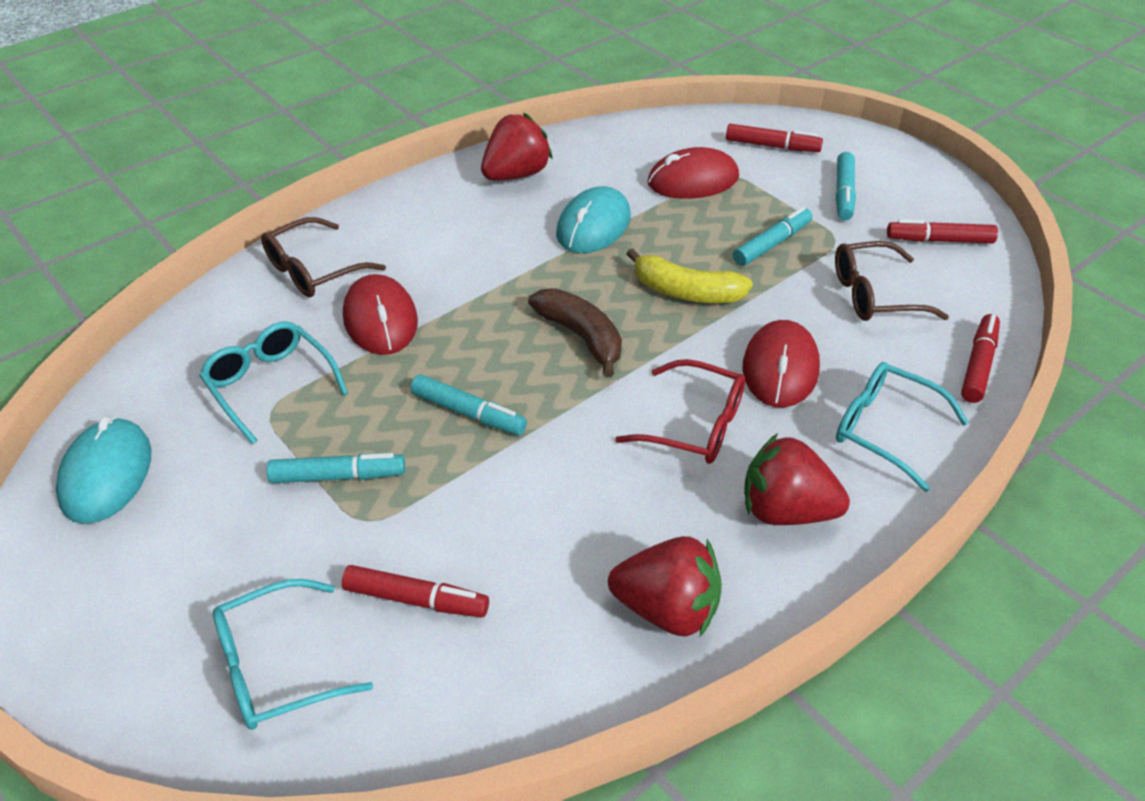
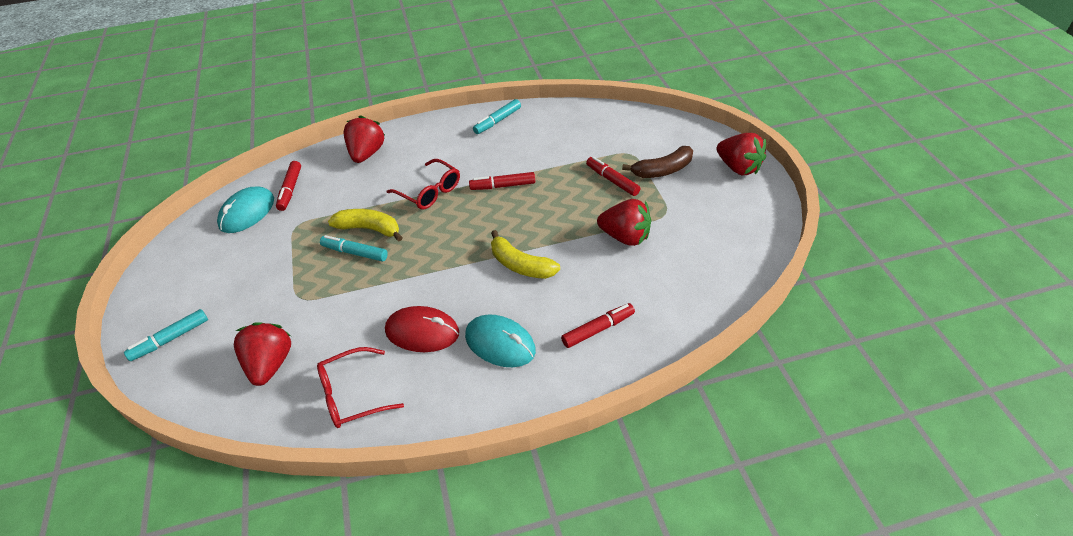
brown glasses: [261,217,386,297] [835,241,949,321] = 2 -> none = 0
red glasses: [615,359,745,464] = 1 -> [317,347,404,428] [387,159,460,210] = 2
red mouse: [343,274,418,355] [647,147,739,199] [742,320,820,408] = 3 -> [385,306,459,352] = 1
red strawberry: [481,113,553,180] [608,536,722,637] [744,433,850,525] = 3 -> [234,322,291,386] [344,116,385,163] [597,199,651,246] [717,133,766,175] = 4
turquoise glasses: [199,321,348,444] [213,579,373,730] [836,362,969,492] = 3 -> none = 0
turquoise marker: [267,453,405,483] [411,374,527,435] [733,207,812,266] [836,152,856,220] = 4 -> [124,309,208,361] [320,235,388,262] [473,99,521,134] = 3
yellow banana: [627,248,753,303] = 1 -> [328,209,403,241] [491,230,560,279] = 2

__________

What you will do
Repeat the records above exactly, without pictures.

Output
brown glasses: [261,217,386,297] [835,241,949,321] = 2 -> none = 0
red glasses: [615,359,745,464] = 1 -> [317,347,404,428] [387,159,460,210] = 2
red mouse: [343,274,418,355] [647,147,739,199] [742,320,820,408] = 3 -> [385,306,459,352] = 1
red strawberry: [481,113,553,180] [608,536,722,637] [744,433,850,525] = 3 -> [234,322,291,386] [344,116,385,163] [597,199,651,246] [717,133,766,175] = 4
turquoise glasses: [199,321,348,444] [213,579,373,730] [836,362,969,492] = 3 -> none = 0
turquoise marker: [267,453,405,483] [411,374,527,435] [733,207,812,266] [836,152,856,220] = 4 -> [124,309,208,361] [320,235,388,262] [473,99,521,134] = 3
yellow banana: [627,248,753,303] = 1 -> [328,209,403,241] [491,230,560,279] = 2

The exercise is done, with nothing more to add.